PROBLEM STATEMENT: Every record below is to be restated word for word, and no picture is to be copied.

Image comparison data:
*****

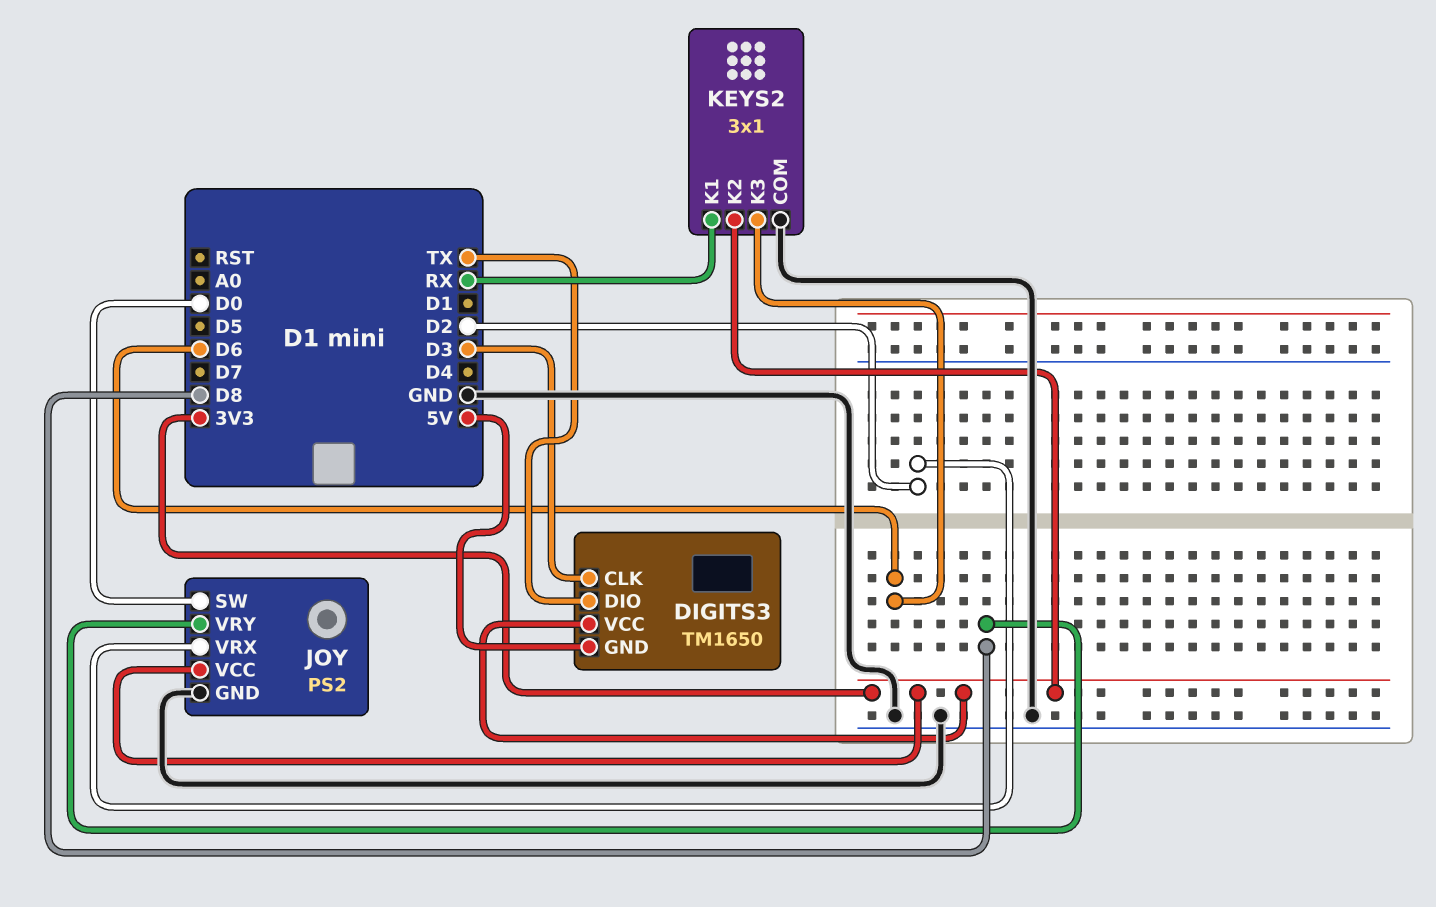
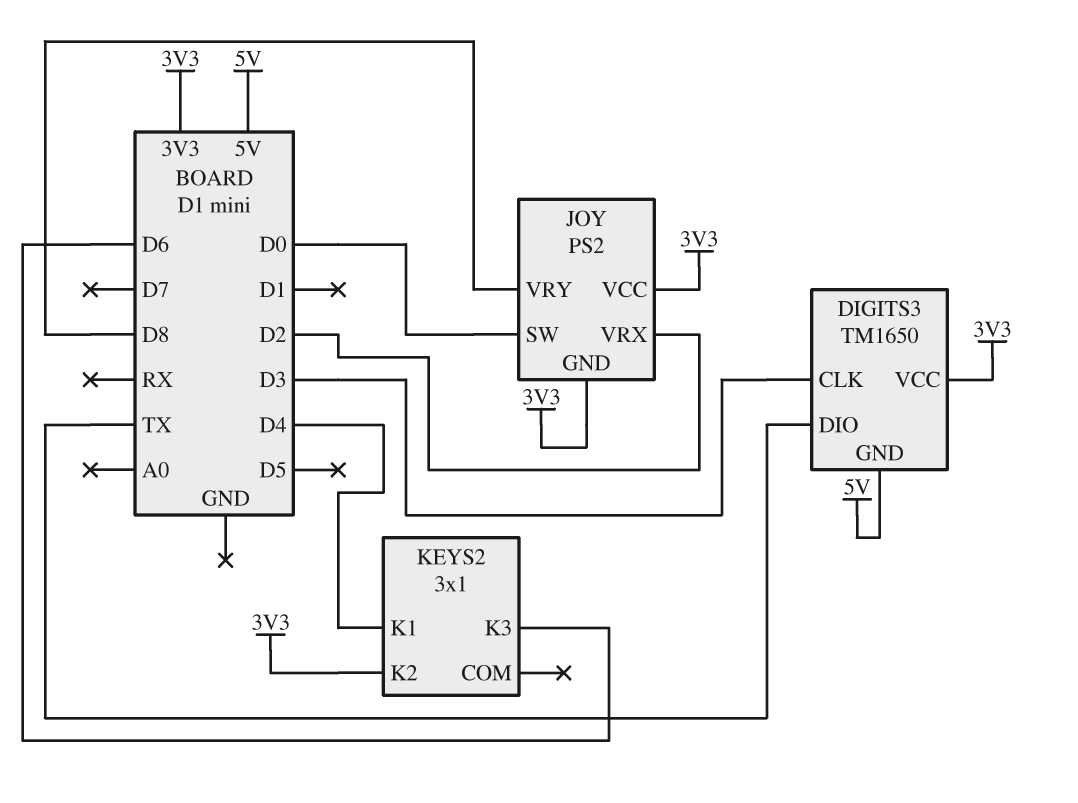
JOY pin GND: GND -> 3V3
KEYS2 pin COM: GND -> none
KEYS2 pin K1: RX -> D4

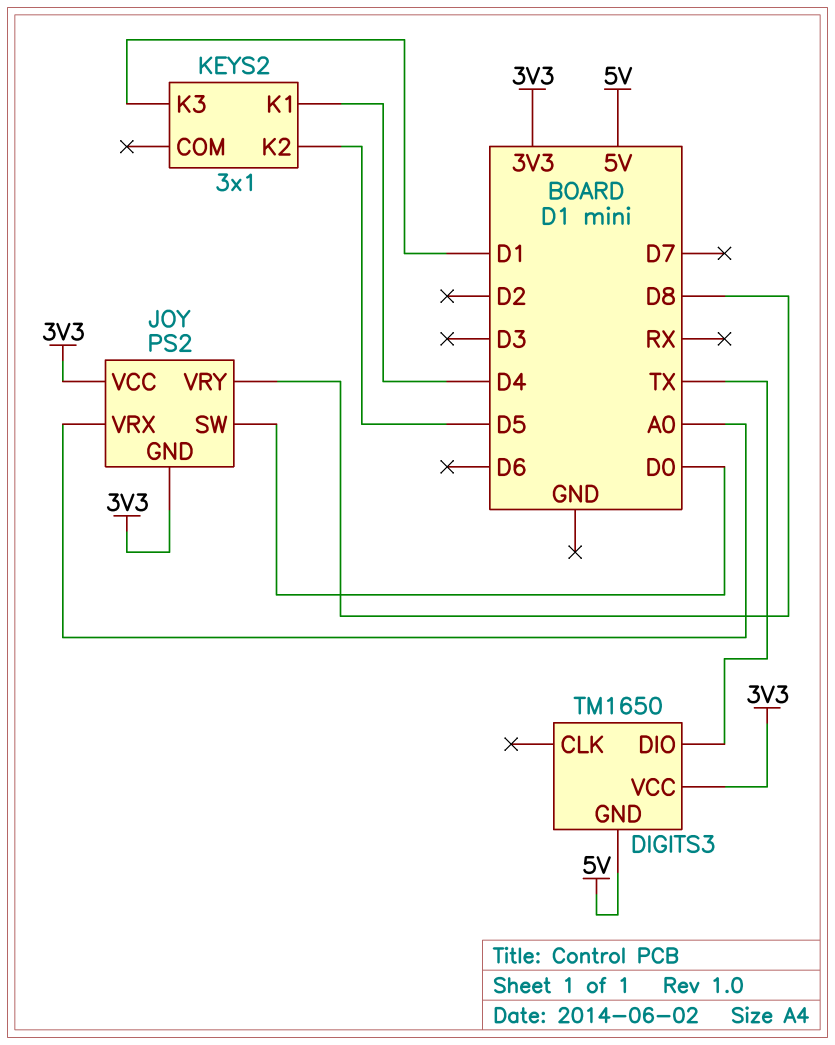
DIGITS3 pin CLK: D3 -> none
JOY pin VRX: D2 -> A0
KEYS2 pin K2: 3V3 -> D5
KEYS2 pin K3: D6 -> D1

*****

RESPONSE BELOW:
JOY pin GND: GND -> 3V3
KEYS2 pin COM: GND -> none
KEYS2 pin K1: RX -> D4

DIGITS3 pin CLK: D3 -> none
JOY pin VRX: D2 -> A0
KEYS2 pin K2: 3V3 -> D5
KEYS2 pin K3: D6 -> D1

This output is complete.